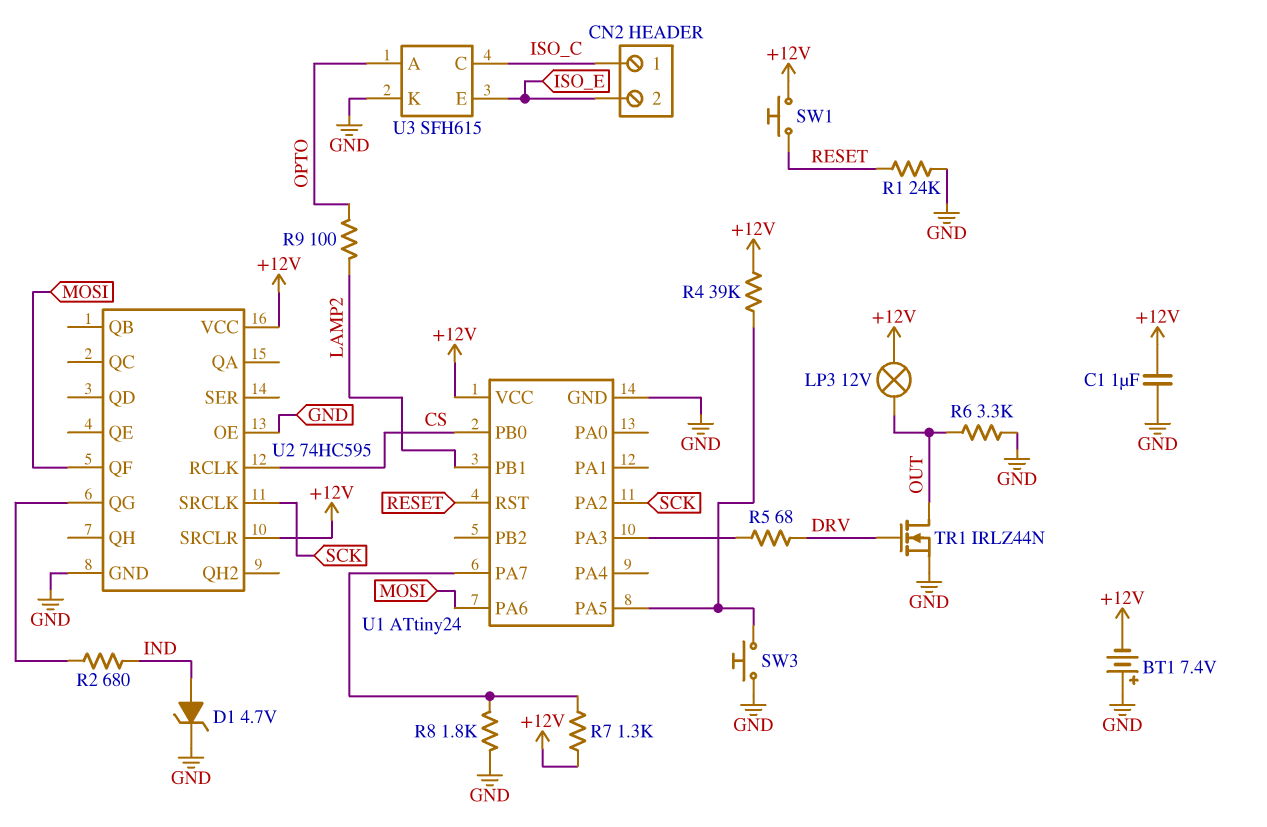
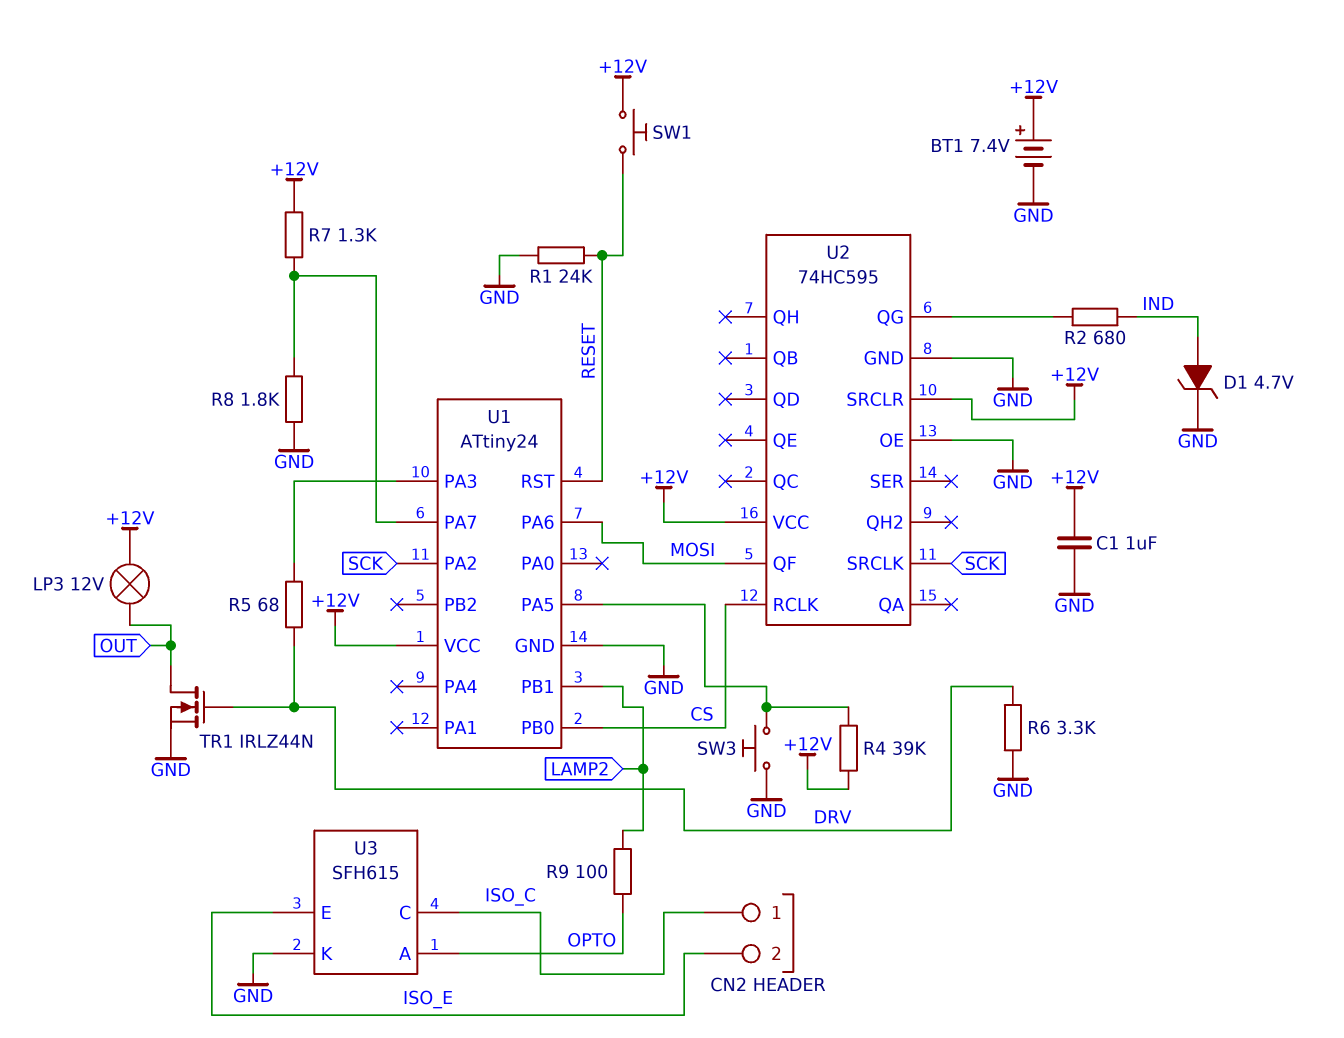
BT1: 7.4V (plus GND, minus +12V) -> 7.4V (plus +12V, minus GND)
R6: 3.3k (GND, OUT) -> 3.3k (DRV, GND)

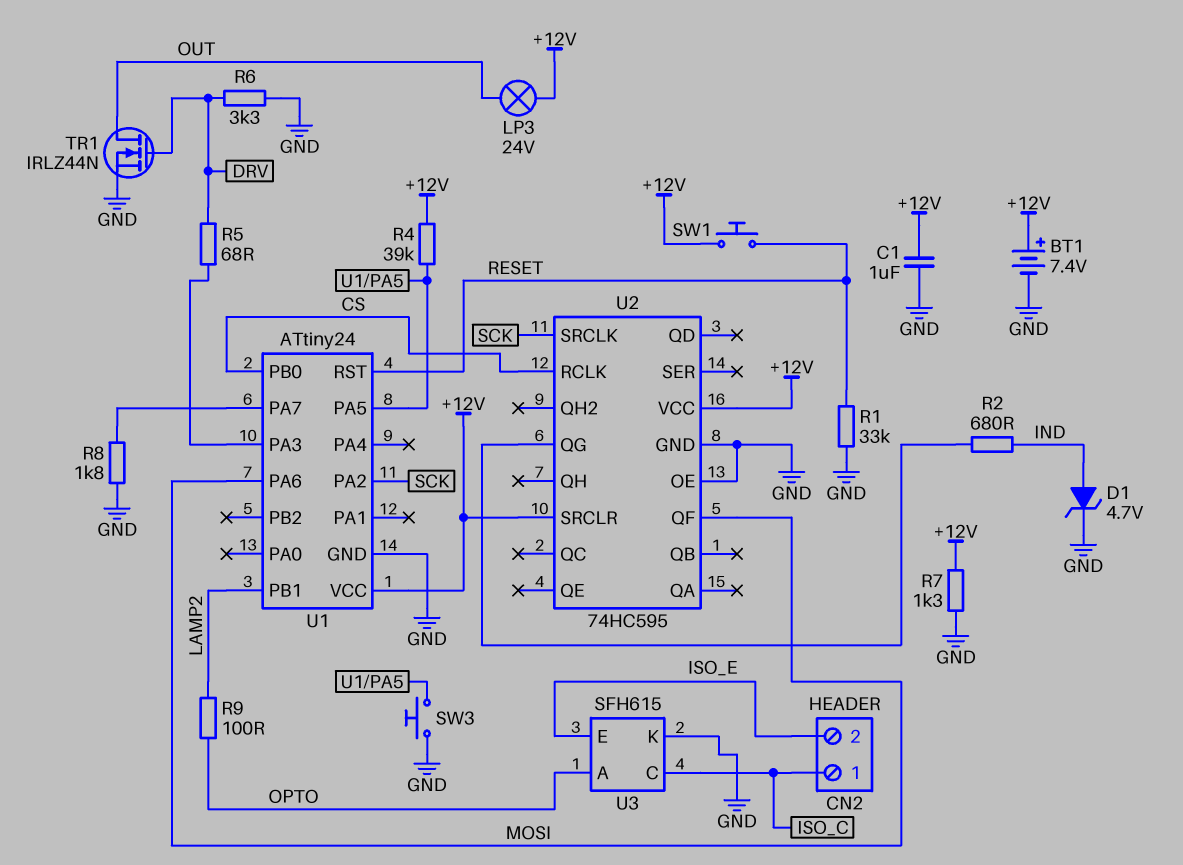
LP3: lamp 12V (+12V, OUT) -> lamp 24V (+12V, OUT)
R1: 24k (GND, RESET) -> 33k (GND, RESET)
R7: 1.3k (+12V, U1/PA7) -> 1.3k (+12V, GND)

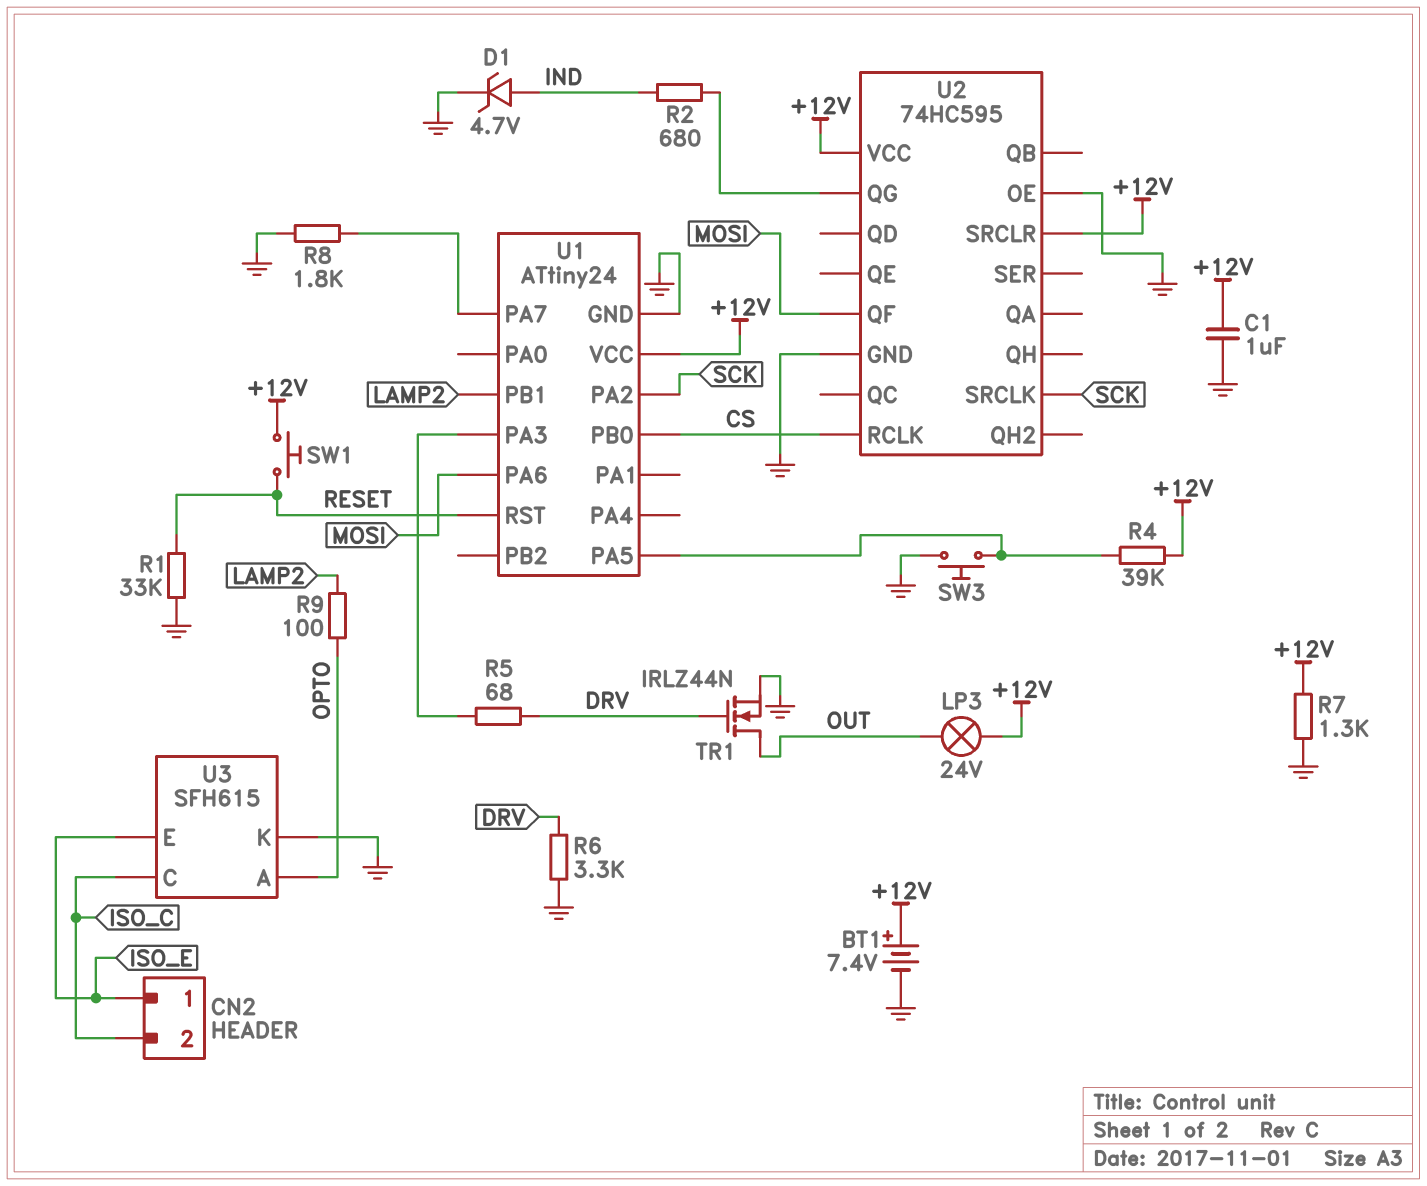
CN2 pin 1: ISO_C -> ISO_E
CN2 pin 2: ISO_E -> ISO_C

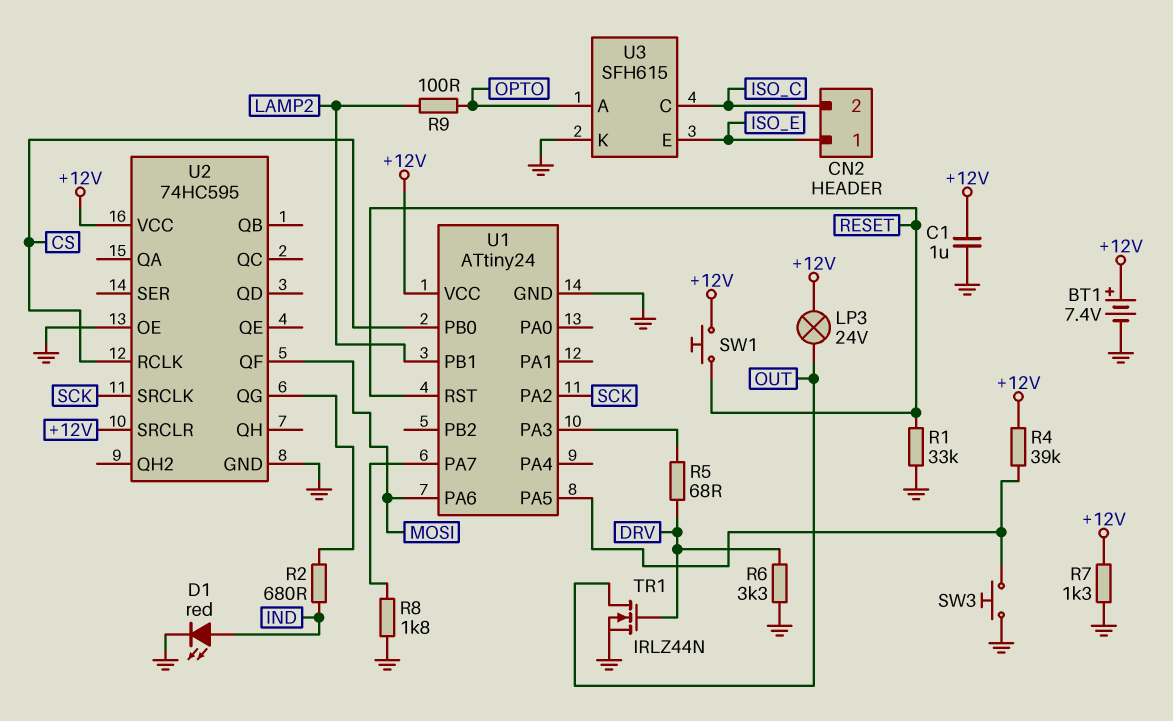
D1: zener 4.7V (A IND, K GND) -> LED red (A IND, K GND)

■ **About this task**
Could you reproduce exactly, and only, the lines from the one containing "R1: 24k (GND, RESET) -> 33k (GND, RESET)" through the end of the records above, both included, while leaving out the pictures?

■ **Answer to the problem**
R1: 24k (GND, RESET) -> 33k (GND, RESET)
R7: 1.3k (+12V, U1/PA7) -> 1.3k (+12V, GND)

CN2 pin 1: ISO_C -> ISO_E
CN2 pin 2: ISO_E -> ISO_C

D1: zener 4.7V (A IND, K GND) -> LED red (A IND, K GND)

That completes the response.